--- Data Enclosed Below ---

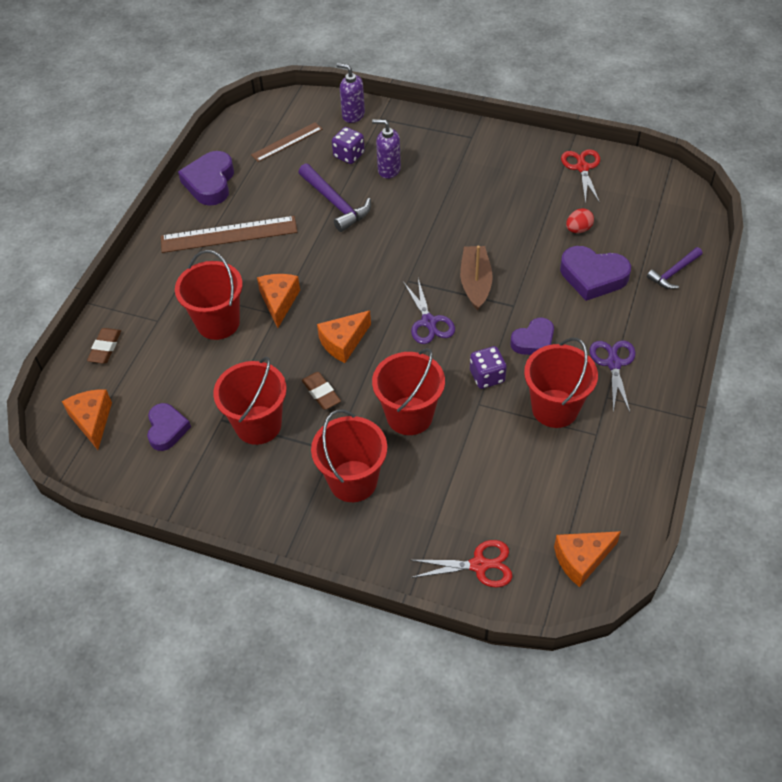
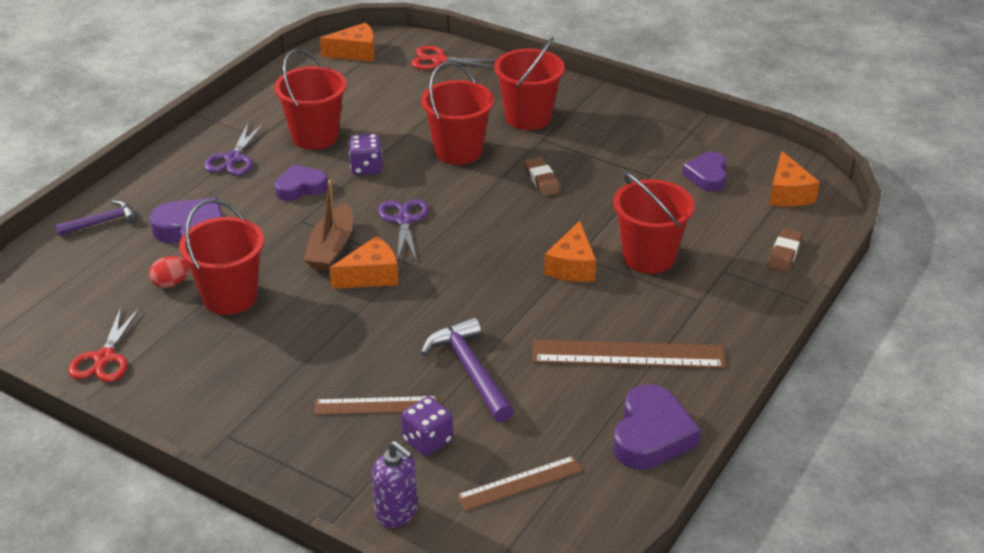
camera: 170 degrees left, 15 degrees down
(258, 425) = (612, 166): red bucket -> red bucket (230, 297)
(343, 342) = (506, 217): orange cheese -> orange cheese (371, 276)
(389, 170) = (376, 406): purple soap dispenser -> brown ruler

--- End of Enclosed Data ---

Exercise requirements: Repeat, exactly as they stand, the line that contains "(343, 342) = (506, 217): orange" and all the lines after it in the data above.

Answer to the exercise:
(343, 342) = (506, 217): orange cheese -> orange cheese (371, 276)
(389, 170) = (376, 406): purple soap dispenser -> brown ruler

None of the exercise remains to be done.